▸ **What you are asked to do**
Return each of the entries below precisely as it appears.

Records provided section start

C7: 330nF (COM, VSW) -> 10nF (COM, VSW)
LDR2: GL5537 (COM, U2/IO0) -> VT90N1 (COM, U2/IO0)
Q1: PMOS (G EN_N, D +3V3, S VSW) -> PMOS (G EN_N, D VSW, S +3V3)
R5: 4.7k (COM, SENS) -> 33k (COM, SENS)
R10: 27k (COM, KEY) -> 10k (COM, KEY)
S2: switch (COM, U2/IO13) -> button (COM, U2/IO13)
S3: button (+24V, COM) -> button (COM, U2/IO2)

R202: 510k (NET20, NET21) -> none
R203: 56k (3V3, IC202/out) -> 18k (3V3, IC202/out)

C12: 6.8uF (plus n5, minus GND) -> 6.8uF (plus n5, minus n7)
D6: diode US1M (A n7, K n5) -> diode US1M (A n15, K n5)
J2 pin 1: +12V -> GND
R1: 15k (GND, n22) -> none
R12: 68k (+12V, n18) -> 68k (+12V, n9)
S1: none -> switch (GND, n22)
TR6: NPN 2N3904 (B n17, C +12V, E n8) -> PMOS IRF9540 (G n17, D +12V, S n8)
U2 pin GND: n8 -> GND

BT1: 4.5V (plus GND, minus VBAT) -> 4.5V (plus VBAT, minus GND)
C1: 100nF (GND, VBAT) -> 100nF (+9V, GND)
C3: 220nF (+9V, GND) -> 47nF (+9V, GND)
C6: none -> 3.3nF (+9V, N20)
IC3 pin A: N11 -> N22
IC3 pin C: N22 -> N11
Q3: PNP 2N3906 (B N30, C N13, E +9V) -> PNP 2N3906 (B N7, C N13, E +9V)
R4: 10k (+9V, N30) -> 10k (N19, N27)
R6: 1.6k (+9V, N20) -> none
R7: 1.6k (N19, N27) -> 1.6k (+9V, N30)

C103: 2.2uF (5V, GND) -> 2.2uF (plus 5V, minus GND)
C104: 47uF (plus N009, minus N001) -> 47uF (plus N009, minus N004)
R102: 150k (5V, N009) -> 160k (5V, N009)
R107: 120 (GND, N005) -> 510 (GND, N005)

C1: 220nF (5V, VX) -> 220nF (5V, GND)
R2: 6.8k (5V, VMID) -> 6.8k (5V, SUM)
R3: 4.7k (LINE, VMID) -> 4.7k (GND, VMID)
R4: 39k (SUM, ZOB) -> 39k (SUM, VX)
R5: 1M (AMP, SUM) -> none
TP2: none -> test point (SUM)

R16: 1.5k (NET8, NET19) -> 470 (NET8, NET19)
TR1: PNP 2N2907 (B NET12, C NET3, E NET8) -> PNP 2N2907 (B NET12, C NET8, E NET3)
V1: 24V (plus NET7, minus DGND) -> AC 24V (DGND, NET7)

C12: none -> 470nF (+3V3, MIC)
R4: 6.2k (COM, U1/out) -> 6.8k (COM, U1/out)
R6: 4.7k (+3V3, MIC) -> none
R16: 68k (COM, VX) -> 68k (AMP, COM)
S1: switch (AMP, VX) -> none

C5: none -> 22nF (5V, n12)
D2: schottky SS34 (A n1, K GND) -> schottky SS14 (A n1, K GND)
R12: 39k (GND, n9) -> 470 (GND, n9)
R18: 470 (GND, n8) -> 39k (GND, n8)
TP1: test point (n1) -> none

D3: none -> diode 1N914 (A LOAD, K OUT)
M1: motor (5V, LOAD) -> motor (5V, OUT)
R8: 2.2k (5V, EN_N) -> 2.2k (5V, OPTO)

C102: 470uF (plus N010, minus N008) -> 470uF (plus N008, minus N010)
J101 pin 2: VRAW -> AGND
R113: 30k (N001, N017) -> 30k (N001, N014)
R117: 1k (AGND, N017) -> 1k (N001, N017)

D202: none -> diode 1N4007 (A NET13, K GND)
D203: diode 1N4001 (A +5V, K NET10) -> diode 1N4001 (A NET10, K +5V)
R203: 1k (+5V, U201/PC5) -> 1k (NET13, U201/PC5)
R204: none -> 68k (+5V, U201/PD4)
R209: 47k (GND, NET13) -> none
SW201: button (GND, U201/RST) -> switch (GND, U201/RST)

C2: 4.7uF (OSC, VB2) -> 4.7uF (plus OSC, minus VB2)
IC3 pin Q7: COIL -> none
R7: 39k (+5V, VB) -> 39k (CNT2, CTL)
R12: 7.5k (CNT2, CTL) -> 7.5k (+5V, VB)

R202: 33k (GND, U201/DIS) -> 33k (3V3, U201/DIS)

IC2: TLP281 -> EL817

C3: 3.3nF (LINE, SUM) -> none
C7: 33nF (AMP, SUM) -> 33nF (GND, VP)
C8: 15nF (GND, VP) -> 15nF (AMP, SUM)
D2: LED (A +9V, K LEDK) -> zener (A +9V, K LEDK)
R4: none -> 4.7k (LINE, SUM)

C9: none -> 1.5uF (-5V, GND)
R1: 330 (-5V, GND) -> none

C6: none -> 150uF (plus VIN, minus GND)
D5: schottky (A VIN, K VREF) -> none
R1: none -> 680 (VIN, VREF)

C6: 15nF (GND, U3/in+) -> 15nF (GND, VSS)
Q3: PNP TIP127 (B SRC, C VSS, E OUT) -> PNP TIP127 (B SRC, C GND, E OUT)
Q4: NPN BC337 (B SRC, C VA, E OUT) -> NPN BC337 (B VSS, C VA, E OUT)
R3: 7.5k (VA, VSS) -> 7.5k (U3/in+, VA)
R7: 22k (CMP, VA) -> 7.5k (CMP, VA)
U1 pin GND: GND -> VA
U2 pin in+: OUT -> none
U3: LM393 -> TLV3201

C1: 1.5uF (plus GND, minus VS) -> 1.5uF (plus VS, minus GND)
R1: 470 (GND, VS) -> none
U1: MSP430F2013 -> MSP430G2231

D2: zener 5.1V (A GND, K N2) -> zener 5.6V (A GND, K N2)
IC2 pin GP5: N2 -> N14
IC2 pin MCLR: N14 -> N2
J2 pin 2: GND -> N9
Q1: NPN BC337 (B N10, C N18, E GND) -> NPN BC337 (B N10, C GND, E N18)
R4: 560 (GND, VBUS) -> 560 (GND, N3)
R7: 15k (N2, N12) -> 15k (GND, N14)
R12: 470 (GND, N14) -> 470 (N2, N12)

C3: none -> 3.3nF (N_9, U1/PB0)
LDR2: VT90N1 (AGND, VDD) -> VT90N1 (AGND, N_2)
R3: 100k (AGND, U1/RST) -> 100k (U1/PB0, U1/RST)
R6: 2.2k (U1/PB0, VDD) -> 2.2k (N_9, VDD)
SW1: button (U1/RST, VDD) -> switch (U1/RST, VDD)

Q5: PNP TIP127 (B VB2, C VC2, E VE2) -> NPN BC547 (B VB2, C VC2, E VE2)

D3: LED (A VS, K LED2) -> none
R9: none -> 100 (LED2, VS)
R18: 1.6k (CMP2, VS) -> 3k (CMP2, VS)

Records provided section end

▸ **Expected answer**
C7: 330nF (COM, VSW) -> 10nF (COM, VSW)
LDR2: GL5537 (COM, U2/IO0) -> VT90N1 (COM, U2/IO0)
Q1: PMOS (G EN_N, D +3V3, S VSW) -> PMOS (G EN_N, D VSW, S +3V3)
R5: 4.7k (COM, SENS) -> 33k (COM, SENS)
R10: 27k (COM, KEY) -> 10k (COM, KEY)
S2: switch (COM, U2/IO13) -> button (COM, U2/IO13)
S3: button (+24V, COM) -> button (COM, U2/IO2)

R202: 510k (NET20, NET21) -> none
R203: 56k (3V3, IC202/out) -> 18k (3V3, IC202/out)

C12: 6.8uF (plus n5, minus GND) -> 6.8uF (plus n5, minus n7)
D6: diode US1M (A n7, K n5) -> diode US1M (A n15, K n5)
J2 pin 1: +12V -> GND
R1: 15k (GND, n22) -> none
R12: 68k (+12V, n18) -> 68k (+12V, n9)
S1: none -> switch (GND, n22)
TR6: NPN 2N3904 (B n17, C +12V, E n8) -> PMOS IRF9540 (G n17, D +12V, S n8)
U2 pin GND: n8 -> GND

BT1: 4.5V (plus GND, minus VBAT) -> 4.5V (plus VBAT, minus GND)
C1: 100nF (GND, VBAT) -> 100nF (+9V, GND)
C3: 220nF (+9V, GND) -> 47nF (+9V, GND)
C6: none -> 3.3nF (+9V, N20)
IC3 pin A: N11 -> N22
IC3 pin C: N22 -> N11
Q3: PNP 2N3906 (B N30, C N13, E +9V) -> PNP 2N3906 (B N7, C N13, E +9V)
R4: 10k (+9V, N30) -> 10k (N19, N27)
R6: 1.6k (+9V, N20) -> none
R7: 1.6k (N19, N27) -> 1.6k (+9V, N30)

C103: 2.2uF (5V, GND) -> 2.2uF (plus 5V, minus GND)
C104: 47uF (plus N009, minus N001) -> 47uF (plus N009, minus N004)
R102: 150k (5V, N009) -> 160k (5V, N009)
R107: 120 (GND, N005) -> 510 (GND, N005)

C1: 220nF (5V, VX) -> 220nF (5V, GND)
R2: 6.8k (5V, VMID) -> 6.8k (5V, SUM)
R3: 4.7k (LINE, VMID) -> 4.7k (GND, VMID)
R4: 39k (SUM, ZOB) -> 39k (SUM, VX)
R5: 1M (AMP, SUM) -> none
TP2: none -> test point (SUM)

R16: 1.5k (NET8, NET19) -> 470 (NET8, NET19)
TR1: PNP 2N2907 (B NET12, C NET3, E NET8) -> PNP 2N2907 (B NET12, C NET8, E NET3)
V1: 24V (plus NET7, minus DGND) -> AC 24V (DGND, NET7)

C12: none -> 470nF (+3V3, MIC)
R4: 6.2k (COM, U1/out) -> 6.8k (COM, U1/out)
R6: 4.7k (+3V3, MIC) -> none
R16: 68k (COM, VX) -> 68k (AMP, COM)
S1: switch (AMP, VX) -> none

C5: none -> 22nF (5V, n12)
D2: schottky SS34 (A n1, K GND) -> schottky SS14 (A n1, K GND)
R12: 39k (GND, n9) -> 470 (GND, n9)
R18: 470 (GND, n8) -> 39k (GND, n8)
TP1: test point (n1) -> none

D3: none -> diode 1N914 (A LOAD, K OUT)
M1: motor (5V, LOAD) -> motor (5V, OUT)
R8: 2.2k (5V, EN_N) -> 2.2k (5V, OPTO)

C102: 470uF (plus N010, minus N008) -> 470uF (plus N008, minus N010)
J101 pin 2: VRAW -> AGND
R113: 30k (N001, N017) -> 30k (N001, N014)
R117: 1k (AGND, N017) -> 1k (N001, N017)

D202: none -> diode 1N4007 (A NET13, K GND)
D203: diode 1N4001 (A +5V, K NET10) -> diode 1N4001 (A NET10, K +5V)
R203: 1k (+5V, U201/PC5) -> 1k (NET13, U201/PC5)
R204: none -> 68k (+5V, U201/PD4)
R209: 47k (GND, NET13) -> none
SW201: button (GND, U201/RST) -> switch (GND, U201/RST)

C2: 4.7uF (OSC, VB2) -> 4.7uF (plus OSC, minus VB2)
IC3 pin Q7: COIL -> none
R7: 39k (+5V, VB) -> 39k (CNT2, CTL)
R12: 7.5k (CNT2, CTL) -> 7.5k (+5V, VB)

R202: 33k (GND, U201/DIS) -> 33k (3V3, U201/DIS)

IC2: TLP281 -> EL817

C3: 3.3nF (LINE, SUM) -> none
C7: 33nF (AMP, SUM) -> 33nF (GND, VP)
C8: 15nF (GND, VP) -> 15nF (AMP, SUM)
D2: LED (A +9V, K LEDK) -> zener (A +9V, K LEDK)
R4: none -> 4.7k (LINE, SUM)

C9: none -> 1.5uF (-5V, GND)
R1: 330 (-5V, GND) -> none

C6: none -> 150uF (plus VIN, minus GND)
D5: schottky (A VIN, K VREF) -> none
R1: none -> 680 (VIN, VREF)

C6: 15nF (GND, U3/in+) -> 15nF (GND, VSS)
Q3: PNP TIP127 (B SRC, C VSS, E OUT) -> PNP TIP127 (B SRC, C GND, E OUT)
Q4: NPN BC337 (B SRC, C VA, E OUT) -> NPN BC337 (B VSS, C VA, E OUT)
R3: 7.5k (VA, VSS) -> 7.5k (U3/in+, VA)
R7: 22k (CMP, VA) -> 7.5k (CMP, VA)
U1 pin GND: GND -> VA
U2 pin in+: OUT -> none
U3: LM393 -> TLV3201

C1: 1.5uF (plus GND, minus VS) -> 1.5uF (plus VS, minus GND)
R1: 470 (GND, VS) -> none
U1: MSP430F2013 -> MSP430G2231

D2: zener 5.1V (A GND, K N2) -> zener 5.6V (A GND, K N2)
IC2 pin GP5: N2 -> N14
IC2 pin MCLR: N14 -> N2
J2 pin 2: GND -> N9
Q1: NPN BC337 (B N10, C N18, E GND) -> NPN BC337 (B N10, C GND, E N18)
R4: 560 (GND, VBUS) -> 560 (GND, N3)
R7: 15k (N2, N12) -> 15k (GND, N14)
R12: 470 (GND, N14) -> 470 (N2, N12)

C3: none -> 3.3nF (N_9, U1/PB0)
LDR2: VT90N1 (AGND, VDD) -> VT90N1 (AGND, N_2)
R3: 100k (AGND, U1/RST) -> 100k (U1/PB0, U1/RST)
R6: 2.2k (U1/PB0, VDD) -> 2.2k (N_9, VDD)
SW1: button (U1/RST, VDD) -> switch (U1/RST, VDD)

Q5: PNP TIP127 (B VB2, C VC2, E VE2) -> NPN BC547 (B VB2, C VC2, E VE2)

D3: LED (A VS, K LED2) -> none
R9: none -> 100 (LED2, VS)
R18: 1.6k (CMP2, VS) -> 3k (CMP2, VS)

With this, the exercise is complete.